*Goal of the exercise:* What you return must be the full data, repeated verbatim, with no pictures in it.

### Source data

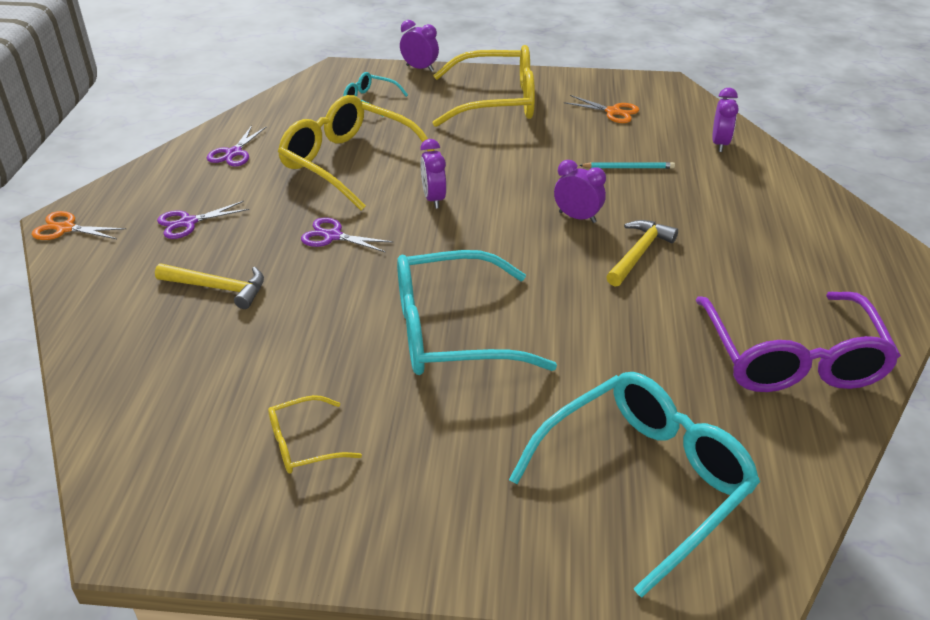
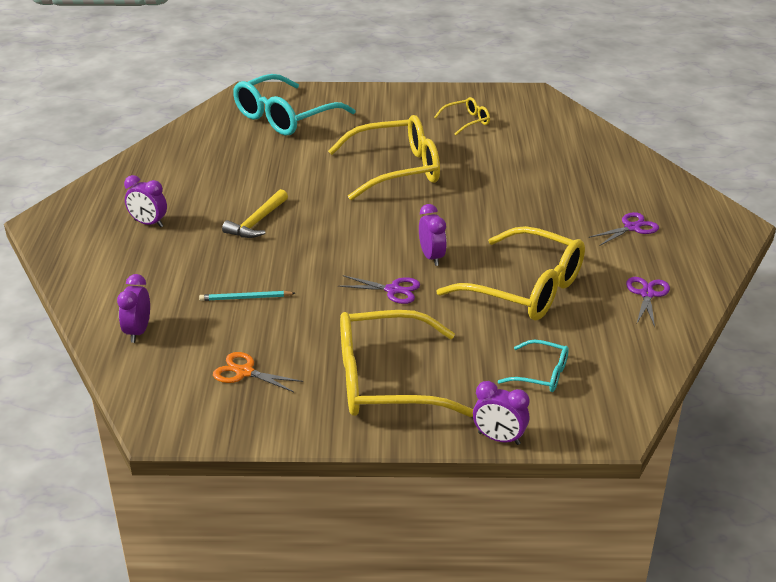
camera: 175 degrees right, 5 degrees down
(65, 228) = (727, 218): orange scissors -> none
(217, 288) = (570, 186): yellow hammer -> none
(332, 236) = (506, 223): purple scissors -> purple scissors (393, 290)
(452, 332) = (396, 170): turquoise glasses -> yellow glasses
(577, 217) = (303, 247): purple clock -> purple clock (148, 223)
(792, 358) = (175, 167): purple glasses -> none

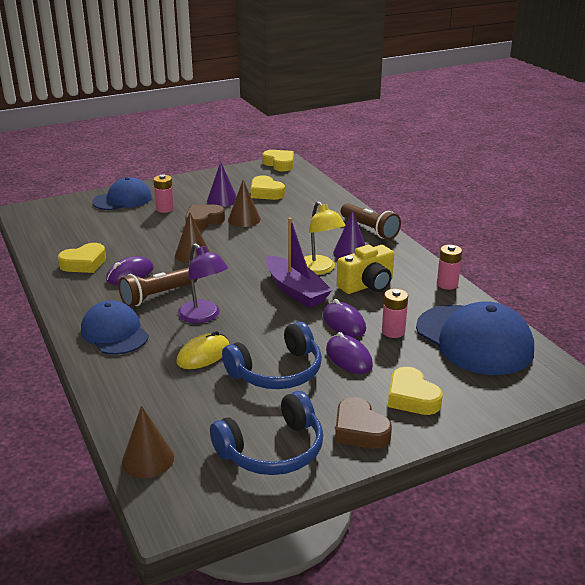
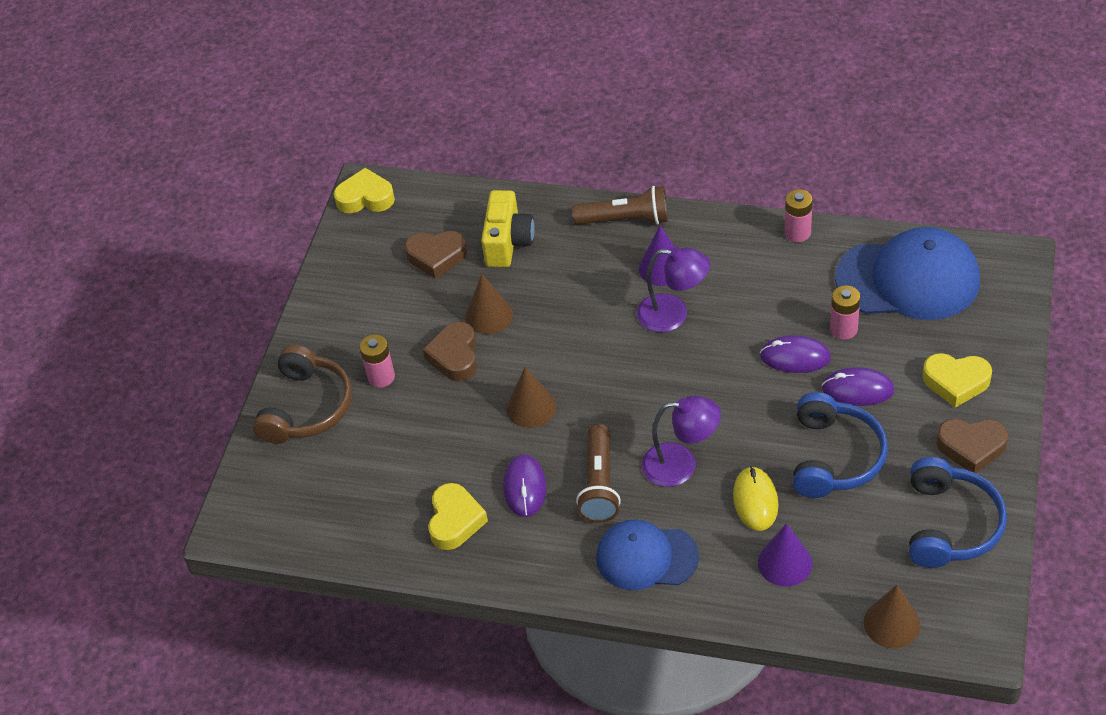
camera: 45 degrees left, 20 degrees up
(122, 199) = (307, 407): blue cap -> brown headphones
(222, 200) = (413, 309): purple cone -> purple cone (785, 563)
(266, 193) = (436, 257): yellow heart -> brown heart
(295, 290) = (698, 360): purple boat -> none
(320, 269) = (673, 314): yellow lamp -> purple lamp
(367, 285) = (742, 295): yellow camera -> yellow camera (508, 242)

######

*Task solution:*
camera: 175 degrees right, 5 degrees down
(65, 228) = (727, 218): orange scissors -> none
(217, 288) = (570, 186): yellow hammer -> none
(332, 236) = (506, 223): purple scissors -> purple scissors (393, 290)
(452, 332) = (396, 170): turquoise glasses -> yellow glasses
(577, 217) = (303, 247): purple clock -> purple clock (148, 223)
(792, 358) = (175, 167): purple glasses -> none

camera: 45 degrees left, 20 degrees up
(122, 199) = (307, 407): blue cap -> brown headphones
(222, 200) = (413, 309): purple cone -> purple cone (785, 563)
(266, 193) = (436, 257): yellow heart -> brown heart
(295, 290) = (698, 360): purple boat -> none
(320, 269) = (673, 314): yellow lamp -> purple lamp
(367, 285) = (742, 295): yellow camera -> yellow camera (508, 242)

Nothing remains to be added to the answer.